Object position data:
——

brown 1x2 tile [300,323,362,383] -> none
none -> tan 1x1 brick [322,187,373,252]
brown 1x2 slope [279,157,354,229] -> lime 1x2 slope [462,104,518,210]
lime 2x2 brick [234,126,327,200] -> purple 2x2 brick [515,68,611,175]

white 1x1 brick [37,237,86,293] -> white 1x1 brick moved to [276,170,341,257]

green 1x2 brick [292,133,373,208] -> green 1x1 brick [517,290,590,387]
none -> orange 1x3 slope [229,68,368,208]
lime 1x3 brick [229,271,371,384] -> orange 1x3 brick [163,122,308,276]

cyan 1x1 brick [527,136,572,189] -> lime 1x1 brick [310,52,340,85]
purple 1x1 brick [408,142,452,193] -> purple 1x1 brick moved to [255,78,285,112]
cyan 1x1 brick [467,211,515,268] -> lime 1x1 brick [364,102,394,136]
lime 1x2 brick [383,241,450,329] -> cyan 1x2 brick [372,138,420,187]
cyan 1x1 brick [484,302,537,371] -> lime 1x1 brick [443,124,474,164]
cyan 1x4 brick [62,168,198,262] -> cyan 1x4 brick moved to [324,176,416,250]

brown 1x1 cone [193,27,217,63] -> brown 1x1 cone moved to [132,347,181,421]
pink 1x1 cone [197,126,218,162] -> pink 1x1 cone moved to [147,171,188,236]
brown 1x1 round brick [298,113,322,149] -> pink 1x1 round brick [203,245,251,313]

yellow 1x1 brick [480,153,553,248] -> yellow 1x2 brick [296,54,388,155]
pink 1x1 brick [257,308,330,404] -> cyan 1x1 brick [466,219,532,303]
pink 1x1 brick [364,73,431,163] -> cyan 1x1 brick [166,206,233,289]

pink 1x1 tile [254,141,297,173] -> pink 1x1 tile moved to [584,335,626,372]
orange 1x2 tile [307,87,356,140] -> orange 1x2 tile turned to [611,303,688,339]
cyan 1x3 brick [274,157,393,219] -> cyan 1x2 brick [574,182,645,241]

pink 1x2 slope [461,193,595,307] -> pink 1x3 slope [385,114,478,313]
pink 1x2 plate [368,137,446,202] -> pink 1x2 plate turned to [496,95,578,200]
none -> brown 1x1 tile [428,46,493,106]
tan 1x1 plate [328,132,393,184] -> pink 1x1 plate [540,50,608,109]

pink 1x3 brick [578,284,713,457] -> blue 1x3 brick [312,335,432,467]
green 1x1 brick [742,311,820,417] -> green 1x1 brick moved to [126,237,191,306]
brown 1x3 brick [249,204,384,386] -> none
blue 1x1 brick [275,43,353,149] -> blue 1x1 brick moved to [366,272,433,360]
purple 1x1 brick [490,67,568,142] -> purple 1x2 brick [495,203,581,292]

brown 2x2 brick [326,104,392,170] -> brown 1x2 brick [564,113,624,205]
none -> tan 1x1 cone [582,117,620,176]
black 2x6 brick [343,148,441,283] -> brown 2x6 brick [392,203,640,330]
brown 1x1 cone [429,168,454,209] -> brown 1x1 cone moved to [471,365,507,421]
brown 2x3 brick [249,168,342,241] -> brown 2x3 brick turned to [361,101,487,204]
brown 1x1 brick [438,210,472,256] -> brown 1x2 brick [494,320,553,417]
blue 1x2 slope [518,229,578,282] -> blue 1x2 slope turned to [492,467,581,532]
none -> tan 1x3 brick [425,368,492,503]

——

Exercise aim:
Give exactly the lines from the one with "brown 1x1 brick" to the end of the entries, nothing before them.

The answer:
brown 1x1 brick [438,210,472,256] -> brown 1x2 brick [494,320,553,417]
blue 1x2 slope [518,229,578,282] -> blue 1x2 slope turned to [492,467,581,532]
none -> tan 1x3 brick [425,368,492,503]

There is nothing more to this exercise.